Revision tracking records
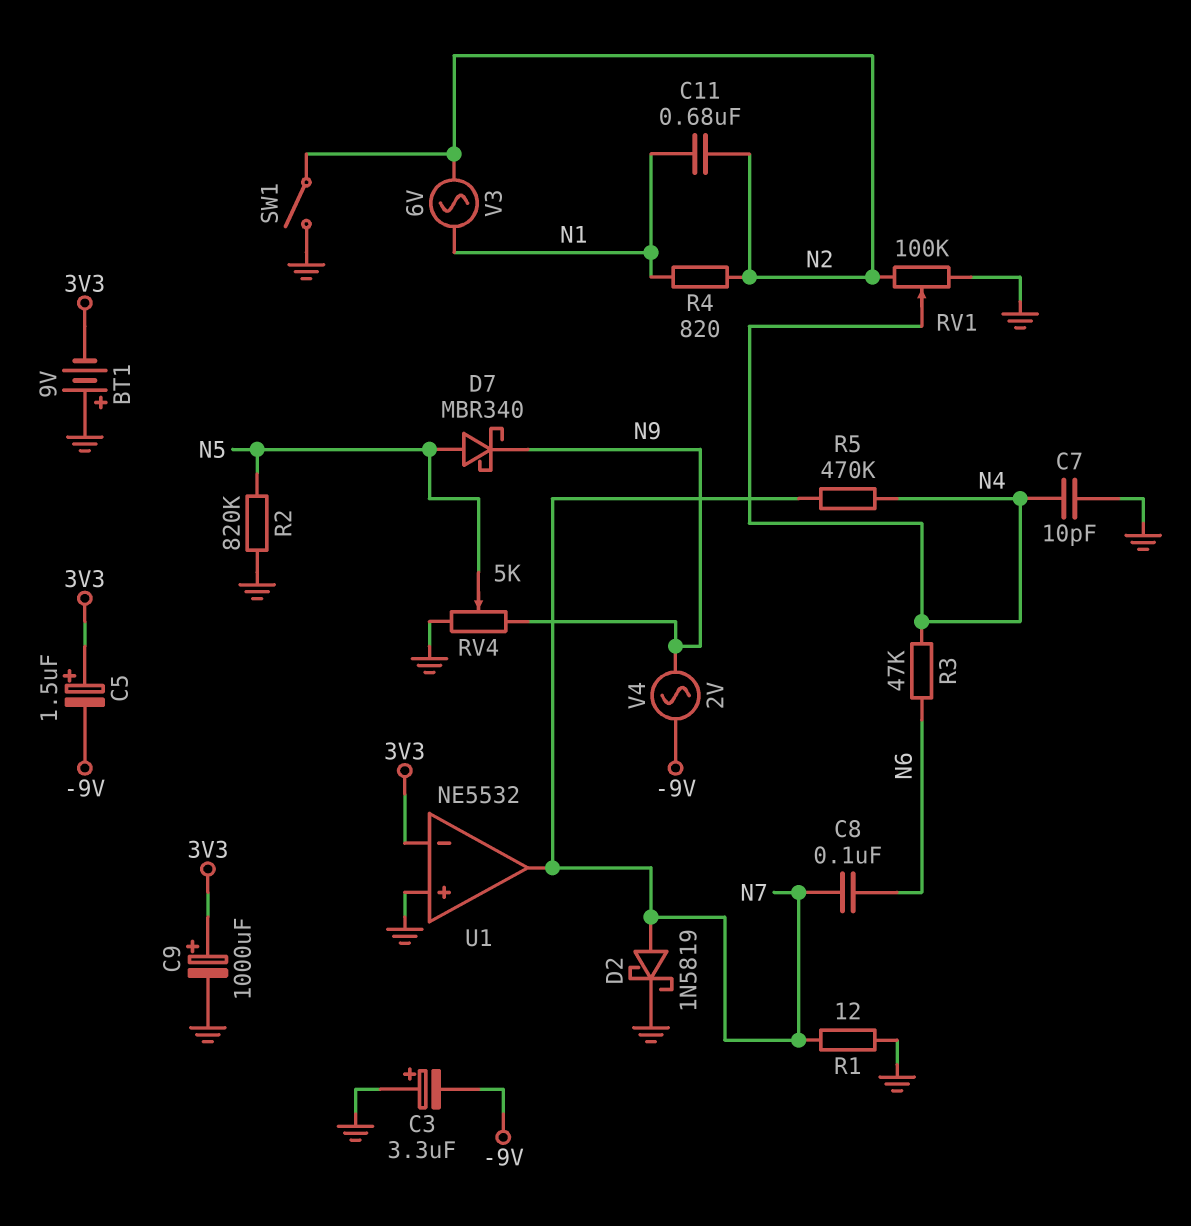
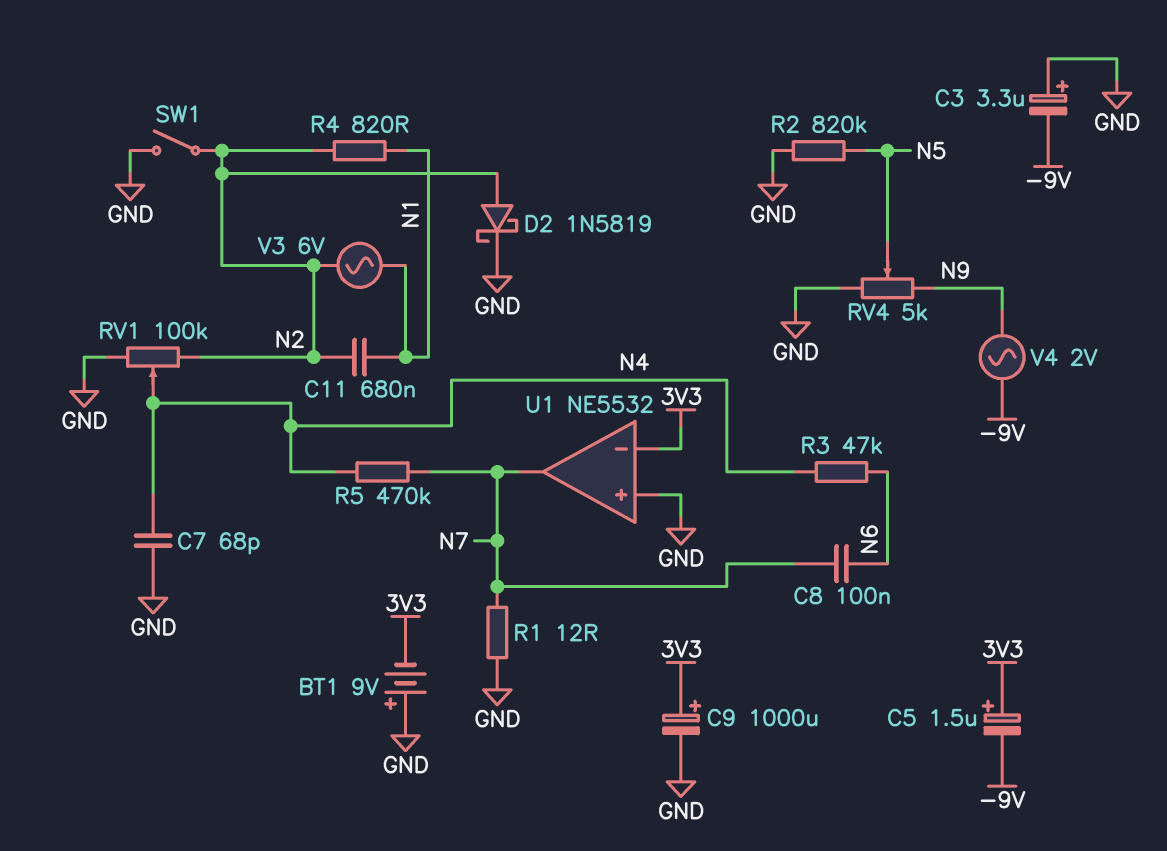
C7: 10pF (GND, N4) -> 68pF (GND, N4)
D2: schottky 1N5819 (A N7, K GND) -> schottky 1N5819 (A N2, K GND)
D7: schottky MBR340 (A N5, K N9) -> none

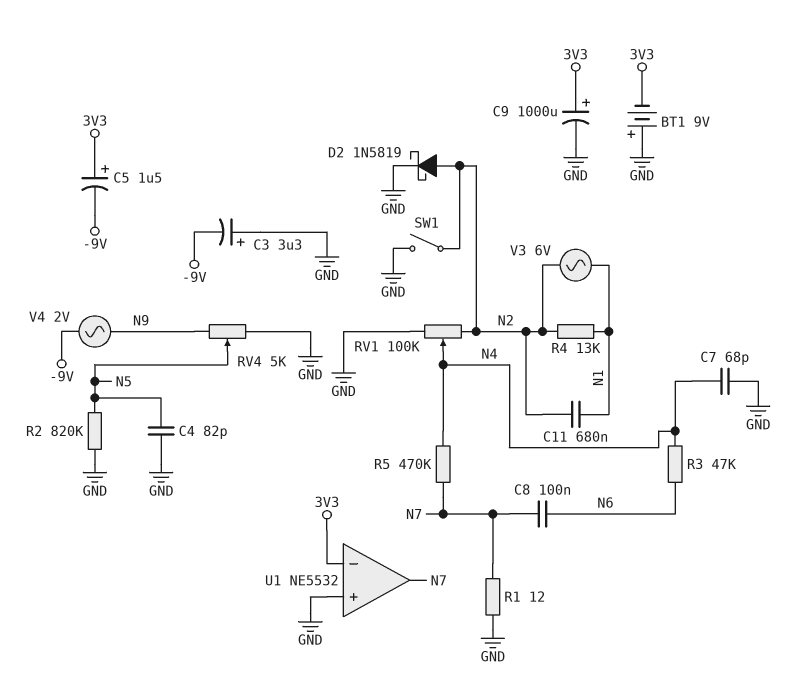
C4: none -> 82pF (GND, N5)
R4: 820 (N1, N2) -> 13k (N1, N2)

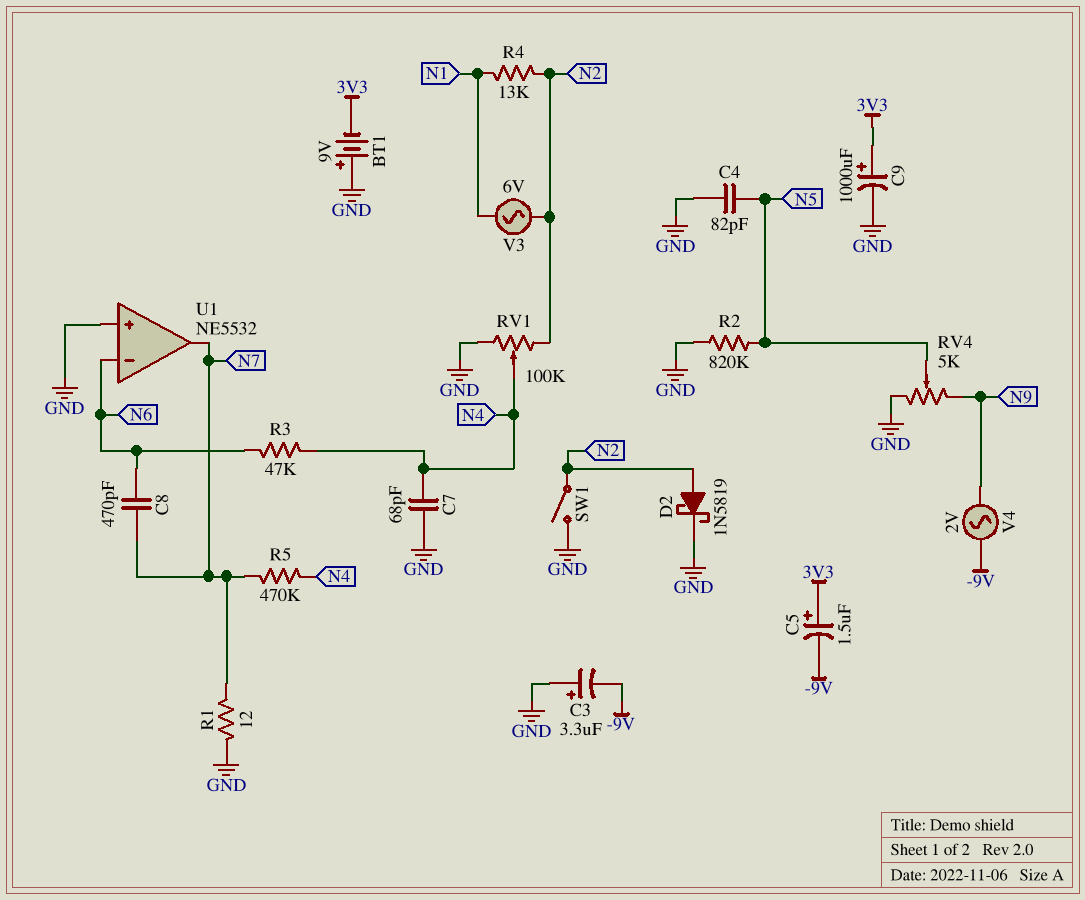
C8: 100nF (N6, N7) -> 470pF (N6, N7)
C11: 680nF (N1, N2) -> none
U1 pin in-: 3V3 -> N6

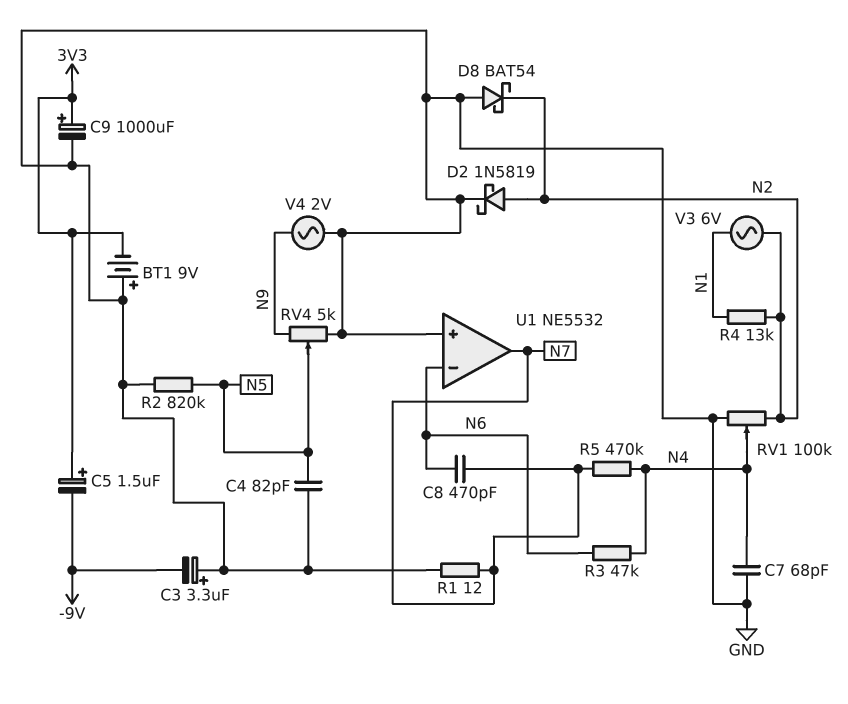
D8: none -> schottky BAT54 (A GND, K N2)
SW1: switch (GND, N2) -> none
V4: AC 2V (-9V, N9) -> AC 2V (GND, N9)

(Requirement): If a line contains the word "none", count it; give the total for the entries above and nothing else.

(Response for this exercise): 5